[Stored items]
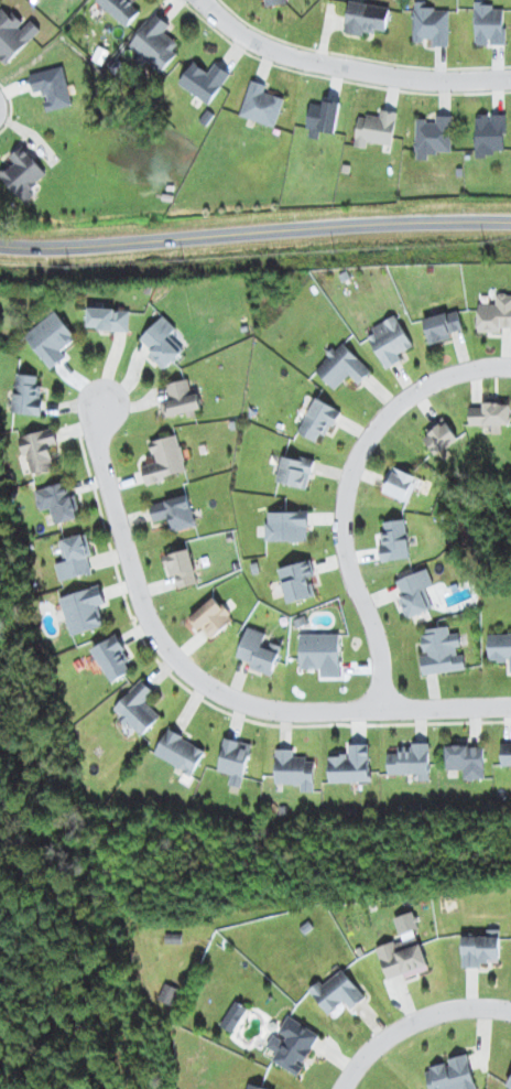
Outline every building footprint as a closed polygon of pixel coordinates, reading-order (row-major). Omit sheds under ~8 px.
[(142,8),(130,0),(98,0),(96,3),(129,26),(142,8)] [(376,34),(377,29),(386,31),(391,9),(352,0),(351,0),(344,32),(363,36),(364,31),(376,34)] [(432,46),(448,46),(450,9),(425,9),(425,2),(414,2),(413,40),(432,41),(432,46)] [(505,44),(505,9),(494,8),(494,3),(475,3),(475,45),(490,45),(490,44),(505,44)] [(7,64),(41,30),(30,18),(23,25),(4,6),(0,10),(0,57),(7,64)] [(167,34),(173,26),(156,12),(129,46),(161,71),(181,45),(167,34)] [(178,83),(208,104),(230,74),(214,62),(207,71),(194,61),(178,83)] [(47,110),(72,106),(65,66),(29,73),(32,92),(43,91),(47,110)] [(267,85),(251,80),(239,116),(275,127),(284,98),(265,92),(267,85)] [(307,130),(337,132),(339,101),(320,100),(320,103),(309,103),(307,130)] [(396,111),(377,109),(377,116),(358,115),(355,147),(367,148),(368,143),(393,145),(396,111)] [(506,150),(505,114),(475,115),(476,156),(494,156),(493,150),(506,150)] [(416,120),(416,159),(428,159),(429,152),(452,153),(452,116),(436,115),(436,120),(416,120)] [(9,156),(14,163),(1,173),(20,199),(48,178),(24,145),(9,156)] [(502,327),(510,328),(510,294),(496,294),(496,304),(478,303),(477,332),(502,332),(502,327)] [(87,329),(129,330),(130,309),(88,308),(87,329)] [(463,329),(457,309),(423,319),(430,344),(452,338),(450,333),(463,329)] [(51,369),(67,357),(62,350),(77,338),(56,311),(25,334),(51,369)] [(170,335),(177,328),(163,315),(140,339),(152,350),(148,355),(165,370),(184,349),(170,335)] [(399,353),(412,348),(399,317),(368,330),(383,369),(402,361),(399,353)] [(359,384),(372,371),(343,341),(315,369),(335,389),(350,375),(359,384)] [(38,375),(16,374),(14,413),(42,414),(43,385),(38,385),(38,375)] [(202,409),(198,393),(193,394),(189,378),(168,383),(171,399),(165,400),(169,416),(202,409)] [(298,433),(316,441),(320,433),(328,437),(341,409),(315,397),(298,433)] [(470,425),(492,425),(492,434),(502,433),(502,424),(510,424),(510,402),(483,402),(483,406),(469,407),(470,425)] [(436,455),(459,439),(445,419),(422,435),(436,455)] [(21,435),(29,473),(54,468),(49,446),(57,444),(54,428),(21,435)] [(145,482),(187,474),(179,434),(150,440),(155,463),(142,465),(145,482)] [(278,483),(309,488),(314,458),(300,456),(300,459),(283,456),(278,483)] [(409,502),(418,476),(392,467),(383,492),(409,502)] [(35,489),(40,510),(51,508),(54,524),(81,518),(76,494),(68,496),(65,482),(35,489)] [(154,522),(170,518),(173,532),(196,526),(189,495),(150,503),(154,522)] [(266,541),(308,540),(308,510),(266,511),(266,541)] [(411,557),(405,518),(382,522),(386,543),(379,544),(382,562),(411,557)] [(92,573),(88,556),(92,555),(87,533),(59,540),(64,561),(55,563),(60,581),(92,573)] [(167,577),(175,575),(178,588),(198,584),(190,548),(162,554),(167,577)] [(315,575),(311,560),(278,568),(288,603),(315,596),(310,577),(315,575)] [(399,598),(406,618),(433,608),(425,589),(433,586),(427,568),(397,580),(403,597),(399,598)] [(105,603),(100,585),(59,598),(71,636),(105,625),(98,605),(105,603)] [(211,639),(234,618),(214,596),(191,617),(211,639)] [(237,658),(252,662),(250,668),(273,675),(281,646),(264,641),(266,632),(247,626),(237,658)] [(423,674),(466,669),(464,655),(460,655),(458,633),(450,634),(449,626),(430,628),(431,632),(421,633),(424,654),(421,654),(423,674)] [(340,634),(301,633),(300,669),(321,669),(320,676),(339,677),(340,634)] [(489,634),(489,661),(510,660),(510,672),(510,634),(489,634)] [(129,660),(118,635),(93,647),(109,683),(131,672),(126,661),(129,660)] [(146,702),(156,693),(142,679),(112,709),(141,736),(160,716),(146,702)] [(206,750),(167,729),(154,754),(192,775),(206,750)] [(217,771),(231,774),(228,785),(242,788),(252,744),(225,738),(217,771)] [(464,770),(464,780),(485,779),(484,747),(469,747),(468,742),(445,742),(446,770),(464,770)] [(501,766),(510,766),(510,742),(501,742),(501,766)] [(329,782),(369,782),(370,743),(345,743),(345,755),(329,755),(329,782)] [(387,753),(388,774),(418,774),(418,780),(430,780),(429,744),(398,744),(398,753),(387,753)] [(293,749),(276,749),(275,784),(300,785),(300,791),(314,792),(315,758),(293,757),(293,749)] [(429,970),(416,929),(418,928),(413,911),(395,917),(403,943),(396,945),(395,941),(377,947),(387,978),(404,973),(405,977),(429,970)] [(500,930),(487,929),(487,936),(463,935),(462,967),(481,967),(481,962),(499,963),(500,930)] [(330,1014),(345,1001),(352,1009),(366,996),(342,969),(324,985),(319,981),(308,990),(330,1014)] [(180,988),(164,983),(159,1001),(174,1006),(180,988)] [(221,1025),(233,1032),(248,1007),(236,1000),(221,1025)] [(272,1060),(298,1076),(304,1067),(302,1065),(321,1035),(289,1016),(277,1035),(274,1033),(266,1046),(277,1053),(272,1060)] [(467,1054),(448,1059),(449,1063),(425,1069),(430,1088),(477,1088),(467,1054)]
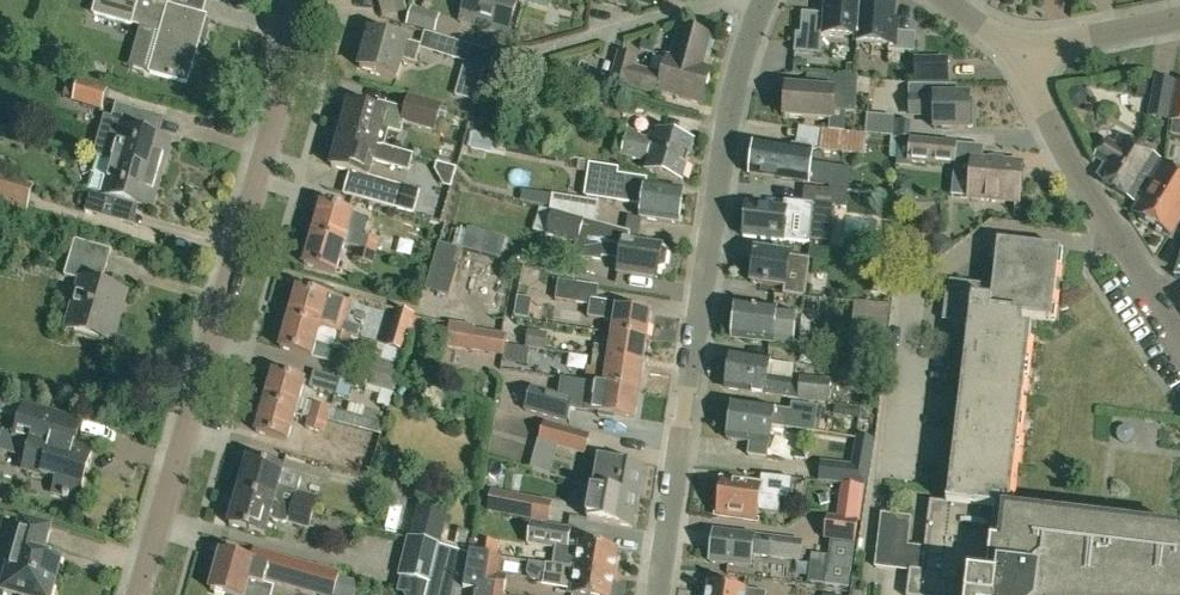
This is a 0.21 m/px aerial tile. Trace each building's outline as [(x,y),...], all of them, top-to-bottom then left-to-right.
[(206,16),(169,6),(171,0),(98,0),(94,12),(131,23),(131,22),(162,31),(150,71),(187,82),(206,16)] [(517,0),(467,0),(462,21),(508,33),(517,0)] [(635,0),(604,0),(631,10),(635,0)] [(826,14),(802,12),(801,33),(796,33),(794,52),(796,52),(796,51),(797,33),(857,38),(856,58),(857,58),(858,43),(861,0),(862,0),(828,0),(826,14)] [(891,0),(874,0),(874,1),(862,0),(861,0),(858,43),(889,46),(889,50),(914,53),(916,33),(892,31),(894,3),(891,3),(891,0)] [(435,31),(440,16),(412,8),(408,23),(435,31)] [(702,66),(712,36),(682,27),(672,57),(668,56),(668,57),(668,58),(663,73),(637,66),(639,58),(618,51),(610,78),(661,94),(662,90),(700,102),(711,68),(702,66)] [(416,64),(422,45),(370,31),(360,68),(397,78),(402,60),(416,64)] [(478,72),(485,50),(443,37),(438,53),(466,62),(464,68),(478,72)] [(668,57),(668,56),(671,49),(643,41),(640,50),(668,58),(668,57)] [(916,81),(947,81),(947,60),(916,60),(916,81)] [(1146,95),(1149,77),(1139,76),(1136,94),(1146,95)] [(1167,119),(1175,80),(1155,76),(1148,116),(1167,119)] [(855,113),(858,79),(829,77),(828,92),(787,88),(785,117),(832,121),(833,111),(855,113)] [(867,96),(883,97),(885,82),(868,80),(867,96)] [(1176,80),(1169,119),(1172,120),(1168,137),(1179,139),(1179,81),(1176,80)] [(91,83),(83,81),(79,95),(86,97),(86,98),(106,104),(111,88),(91,82),(91,83)] [(969,112),(969,97),(956,97),(956,86),(909,85),(908,115),(935,115),(935,127),(969,128),(969,127),(973,127),(973,112),(969,112)] [(439,113),(441,105),(410,96),(406,111),(380,103),(378,110),(350,102),(341,134),(383,146),(388,128),(401,131),(403,121),(434,130),(438,115),(439,113)] [(161,174),(171,140),(147,133),(153,114),(116,103),(110,123),(122,127),(112,160),(161,174)] [(894,120),(895,117),(867,114),(865,133),(893,136),(894,120)] [(909,122),(894,120),(893,136),(908,137),(909,122)] [(863,154),(865,134),(821,129),(819,150),(863,154)] [(625,144),(688,160),(693,141),(657,130),(654,142),(628,135),(625,144)] [(491,152),(494,136),(473,132),(470,148),(491,152)] [(383,146),(341,134),(332,167),(351,172),(345,194),(397,208),(403,186),(368,176),(373,159),(408,168),(411,156),(382,148),(383,146)] [(1161,159),(1121,135),(1115,144),(1107,139),(1096,158),(1111,167),(1102,181),(1136,201),(1161,159)] [(955,167),(958,143),(910,138),(908,162),(912,163),(912,162),(951,165),(950,167),(955,167)] [(791,148),(755,143),(751,174),(809,182),(834,186),(837,166),(812,162),(813,151),(812,146),(792,143),(791,148)] [(683,180),(688,160),(625,144),(622,154),(648,161),(646,170),(683,180)] [(151,209),(161,174),(112,160),(103,193),(91,190),(85,211),(122,221),(127,202),(151,209)] [(973,161),(962,160),(960,178),(971,179),(970,197),(1019,202),(1022,165),(973,160),(973,161)] [(437,162),(435,169),(443,185),(451,187),(457,168),(437,162)] [(1179,218),(1179,173),(1165,163),(1135,212),(1171,234),(1179,218)] [(583,197),(641,204),(639,216),(678,222),(683,190),(646,184),(647,179),(618,175),(619,168),(588,164),(583,197)] [(909,195),(910,180),(895,179),(894,194),(909,195)] [(846,208),(847,190),(804,187),(802,204),(813,205),(846,208)] [(549,206),(550,195),(523,191),(521,201),(549,207),(549,206)] [(857,214),(892,215),(892,193),(857,193),(857,214)] [(567,216),(569,198),(550,195),(549,206),(548,211),(567,216)] [(813,205),(802,204),(785,201),(784,207),(748,203),(744,236),(783,240),(809,243),(813,205)] [(936,222),(936,202),(918,203),(919,222),(936,222)] [(344,243),(359,247),(362,237),(362,235),(348,231),(353,213),(322,204),(313,234),(344,243)] [(665,261),(666,250),(660,246),(661,243),(628,239),(629,232),(551,212),(545,236),(577,244),(574,256),(600,259),(600,255),(620,257),(618,271),(619,271),(657,275),(658,264),(665,261)] [(336,272),(344,243),(313,234),(304,264),(336,272)] [(358,249),(375,253),(376,250),(378,243),(379,241),(362,237),(359,247),(358,249)] [(107,267),(112,249),(74,239),(69,257),(107,267)] [(448,296),(462,249),(439,242),(425,290),(448,296)] [(1052,320),(1060,250),(998,242),(993,286),(950,281),(947,309),(953,310),(951,324),(969,327),(948,503),(972,506),(969,532),(988,530),(988,526),(991,500),(1009,502),(1011,502),(1023,401),(1031,329),(1021,328),(1022,317),(1052,320)] [(378,243),(376,250),(382,252),(384,244),(378,243)] [(372,266),(375,253),(358,249),(355,261),(372,266)] [(783,294),(803,296),(807,272),(809,258),(756,251),(751,281),(784,286),(783,294)] [(503,269),(499,303),(520,306),(525,272),(503,269)] [(113,342),(127,292),(80,279),(66,329),(113,342)] [(647,339),(651,312),(618,308),(618,303),(597,300),(599,285),(558,280),(555,300),(590,305),(588,317),(613,321),(612,334),(647,339)] [(297,290),(289,317),(334,331),(337,320),(342,303),(297,290)] [(887,321),(889,305),(857,302),(855,318),(887,321)] [(800,344),(803,317),(776,314),(776,310),(737,306),(734,338),(773,342),(773,341),(800,344)] [(347,348),(351,336),(334,331),(289,317),(280,347),(312,357),(316,343),(329,346),(330,343),(347,348)] [(506,344),(507,335),(475,330),(475,326),(450,322),(446,346),(504,355),(506,344)] [(403,351),(410,328),(392,323),(386,346),(403,351)] [(545,350),(548,333),(528,330),(526,347),(545,350)] [(643,365),(647,339),(612,334),(609,348),(594,346),(592,357),(643,365)] [(403,352),(385,346),(377,344),(366,385),(392,392),(403,352)] [(504,355),(503,358),(526,362),(528,347),(526,347),(506,344),(504,355)] [(639,391),(643,365),(592,357),(591,369),(606,371),(604,385),(639,391)] [(831,381),(802,377),(800,390),(791,389),(793,380),(792,380),(768,376),(770,362),(731,357),(730,370),(730,371),(725,373),(724,380),(728,384),(727,388),(800,398),(828,401),(831,381)] [(295,410),(304,380),(273,371),(264,401),(295,410)] [(338,395),(347,398),(352,383),(342,380),(314,372),(309,387),(338,395)] [(568,423),(574,398),(531,385),(524,410),(568,423)] [(634,418),(639,391),(604,385),(601,399),(586,397),(584,409),(634,418)] [(287,440),(295,410),(264,401),(256,431),(287,440)] [(382,422),(332,408),(313,402),(305,428),(324,433),(328,419),(378,434),(382,422)] [(792,411),(734,402),(728,439),(751,442),(749,454),(767,457),(769,445),(770,445),(773,425),(811,431),(815,405),(793,403),(792,411)] [(92,451),(75,446),(82,419),(65,414),(24,403),(15,435),(32,440),(24,469),(57,479),(54,493),(78,500),(92,451)] [(847,406),(847,415),(858,416),(859,407),(847,406)] [(585,454),(591,434),(544,421),(539,441),(585,454)] [(866,484),(874,439),(856,435),(852,463),(822,460),(818,479),(866,484)] [(315,443),(310,453),(344,470),(349,460),(315,443)] [(312,512),(317,497),(297,491),(301,476),(298,471),(247,458),(238,492),(312,512)] [(638,496),(643,465),(597,458),(593,487),(602,490),(638,496)] [(779,513),(781,497),(762,494),(763,485),(722,479),(717,515),(757,521),(759,510),(779,513)] [(842,509),(859,512),(863,488),(845,485),(842,509)] [(633,527),(638,496),(602,490),(593,487),(588,520),(633,527)] [(308,527),(312,512),(238,492),(229,526),(264,535),(269,517),(273,520),(283,523),(288,521),(308,527)] [(491,492),(488,511),(533,518),(536,499),(491,492)] [(1007,519),(1009,502),(991,500),(988,526),(988,530),(969,532),(972,506),(948,503),(931,501),(922,571),(910,570),(907,594),(1179,594),(1179,540),(1007,519)] [(418,505),(410,537),(441,545),(449,513),(418,505)] [(907,545),(911,518),(882,514),(875,565),(896,568),(900,544),(907,545)] [(855,542),(858,521),(828,517),(825,538),(855,542)] [(61,560),(43,554),(51,527),(22,518),(2,589),(22,594),(51,594),(61,560)] [(568,550),(572,527),(531,521),(527,544),(568,550)] [(454,548),(465,551),(469,532),(459,530),(454,548)] [(801,559),(803,540),(714,530),(711,561),(751,566),(752,553),(801,559)] [(459,588),(468,553),(464,552),(465,551),(454,548),(441,545),(410,537),(401,573),(459,588)] [(470,552),(497,556),(499,543),(472,538),(470,552)] [(825,584),(849,587),(855,544),(831,540),(825,584)] [(613,575),(617,548),(580,543),(576,568),(576,569),(613,575)] [(254,559),(255,559),(222,550),(211,590),(229,594),(244,594),(248,580),(263,585),(265,578),(327,594),(333,594),(337,578),(340,570),(273,551),(270,563),(254,559)] [(508,575),(494,573),(497,557),(497,556),(470,552),(467,568),(464,588),(482,591),(482,592),(498,594),(504,594),(508,575)] [(543,582),(543,584),(568,588),(567,594),(573,594),(576,594),(610,594),(612,583),(617,583),(618,575),(613,575),(576,569),(576,568),(553,564),(546,563),(546,564),(528,562),(526,575),(531,581),(543,582)] [(337,578),(333,594),(350,594),(353,583),(337,578)] [(767,592),(747,589),(710,582),(708,594),(766,594),(767,592)] [(456,590),(429,583),(426,594),(455,594),(456,590)]
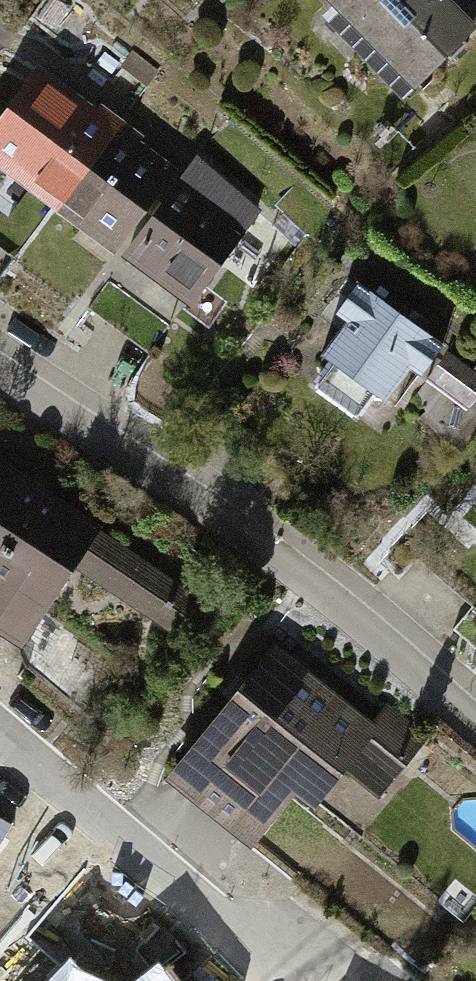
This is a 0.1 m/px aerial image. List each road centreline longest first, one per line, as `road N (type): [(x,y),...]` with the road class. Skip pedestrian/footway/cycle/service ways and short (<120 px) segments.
road 1 (residential): [(0,375),(152,470),(475,733)]
road 2 (residential): [(0,736),(289,976)]

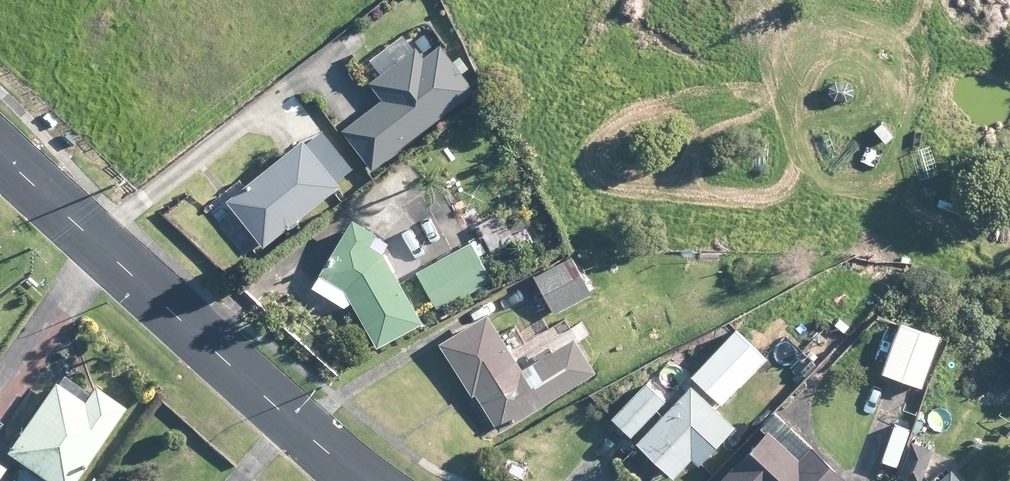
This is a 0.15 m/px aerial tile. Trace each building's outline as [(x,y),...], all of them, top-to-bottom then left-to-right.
[(386,94),(341,126),(373,170),(478,96),(442,47),(421,62),(404,39),(366,66),(386,94)] [(330,189),(294,147),(292,143),(282,152),(230,195),(222,202),(219,205),(258,250),(283,228),(285,230),(291,225),(289,223),(330,189)] [(408,317),(375,259),(382,246),(342,223),(310,278),(314,280),(308,290),(340,307),(342,304),(370,351),(414,326),(408,317)] [(486,282),(473,258),(465,245),(412,275),(429,305),(432,312),(486,282)] [(549,316),(586,296),(564,258),(528,279),(549,316)] [(513,373),(493,341),(478,317),(432,346),(464,398),(469,395),(471,399),(494,435),(589,375),(563,334),(516,363),(519,369),(513,373)] [(930,340),(892,329),(889,329),(876,377),(889,380),(915,388),(917,388),(930,340)] [(715,408),(758,362),(727,333),(683,380),(715,408)] [(94,389),(86,400),(57,381),(55,384),(11,448),(9,451),(53,480),(77,480),(128,406),(97,384),(94,389)] [(625,441),(657,406),(636,388),(604,422),(610,427),(621,438),(625,441)] [(661,479),(663,480),(665,480),(684,462),(690,468),(726,431),(683,388),(627,446),(657,475),(661,479)] [(917,401),(912,399),(907,397),(899,418),(909,422),(917,401)] [(769,414),(752,431),(755,434),(721,470),(724,472),(715,480),(841,480),(769,414)] [(909,441),(927,448),(933,431),(916,424),(909,441)] [(925,451),(905,444),(892,479),(898,480),(918,480),(928,452),(925,451)] [(6,469),(8,466),(0,461),(0,478),(6,469)] [(942,472),(932,480),(949,480),(942,472)]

**Problem requirements:** Write the number of lines above that contain the string "each", and nothing besides.

**Solution for this task:** 3